▶ _RECORDED DATA_

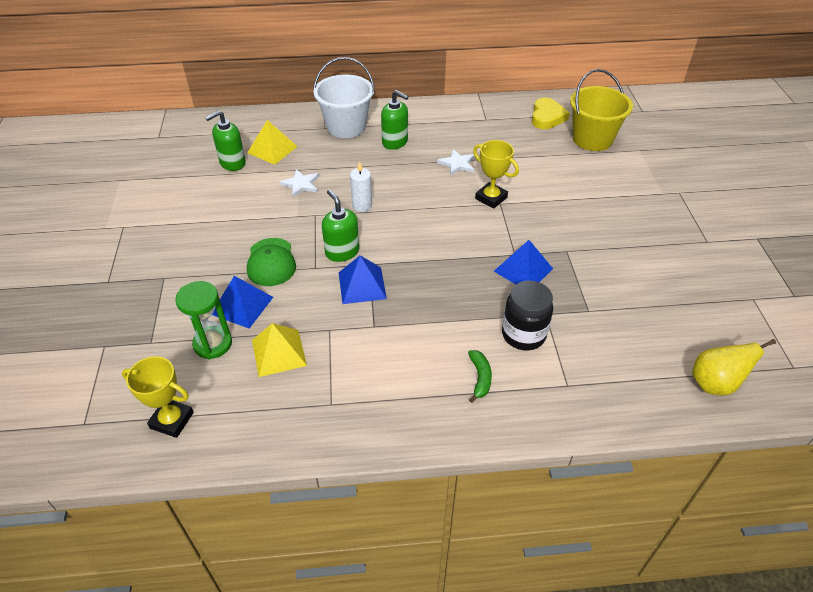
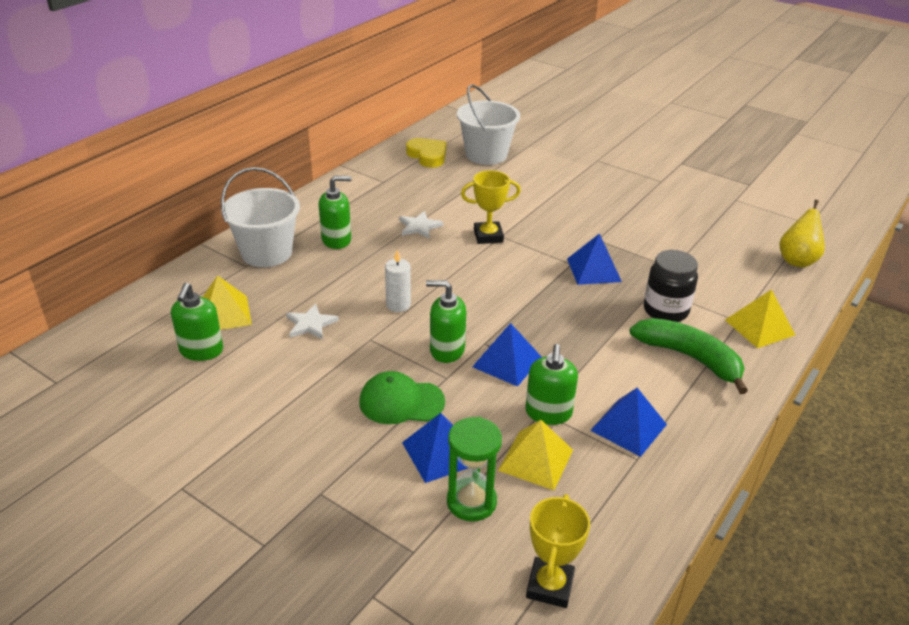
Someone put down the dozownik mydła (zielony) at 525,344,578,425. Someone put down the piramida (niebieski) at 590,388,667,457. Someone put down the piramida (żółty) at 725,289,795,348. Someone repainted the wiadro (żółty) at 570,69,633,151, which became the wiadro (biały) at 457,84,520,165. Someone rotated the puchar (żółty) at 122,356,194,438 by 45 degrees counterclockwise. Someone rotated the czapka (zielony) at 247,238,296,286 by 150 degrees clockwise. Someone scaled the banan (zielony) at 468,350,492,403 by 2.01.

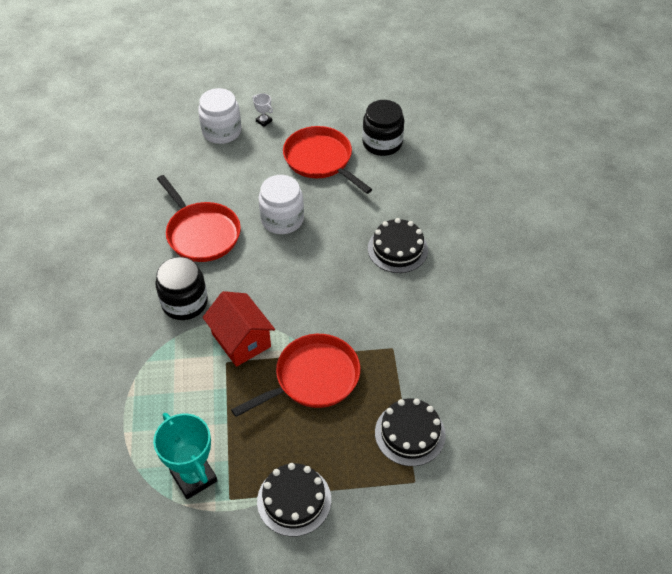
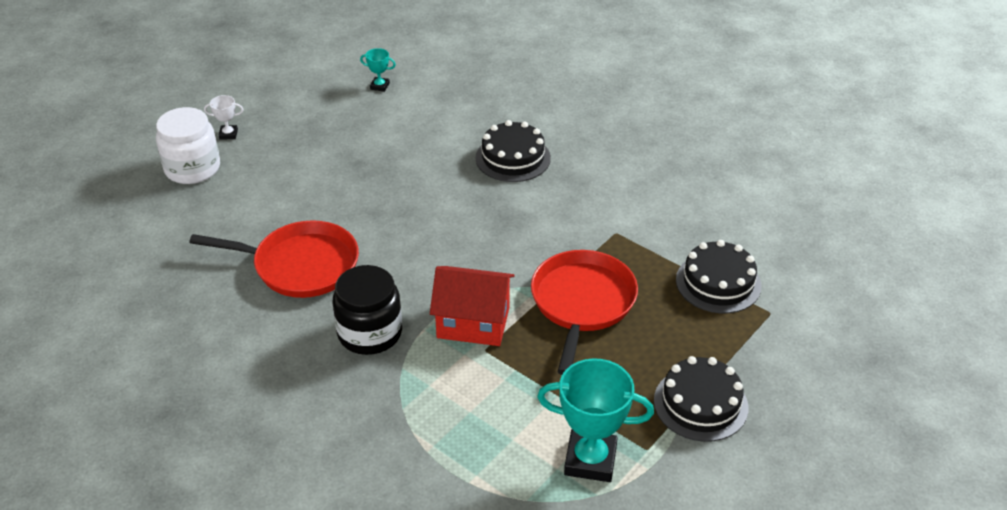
Someone took away the słoik (biały) at 258,175,304,234. Someone took away the patelnia (czerwony) at 283,126,372,194. Someone swapped the słoik (czarny) at 362,100,404,156 for the puchar (turkusowy) at 360,48,396,92.

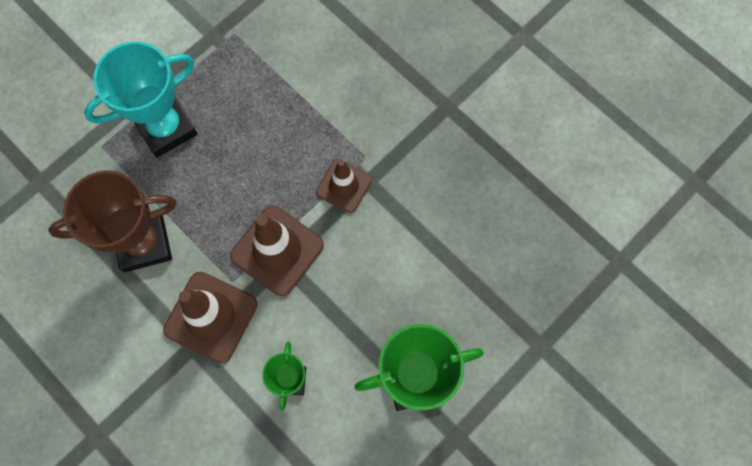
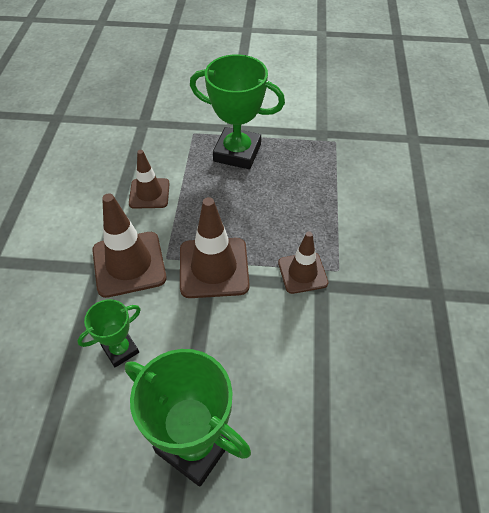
Someone swapped the puchar (brązowy) at 48,170,177,272 for the pachołek (brązowy) at 129,150,170,209. Someone repainted the puchar (turkusowy) at 84,42,197,158, which became the puchar (zielony) at 190,54,285,169.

▶ _THE PROBLEM_
Reproduce every line from the preceding data in which the word "swapped" can be found.

▶ _TASK ANSWER_
Someone took away the słoik (biały) at 258,175,304,234. Someone took away the patelnia (czerwony) at 283,126,372,194. Someone swapped the słoik (czarny) at 362,100,404,156 for the puchar (turkusowy) at 360,48,396,92.
Someone swapped the puchar (brązowy) at 48,170,177,272 for the pachołek (brązowy) at 129,150,170,209. Someone repainted the puchar (turkusowy) at 84,42,197,158, which became the puchar (zielony) at 190,54,285,169.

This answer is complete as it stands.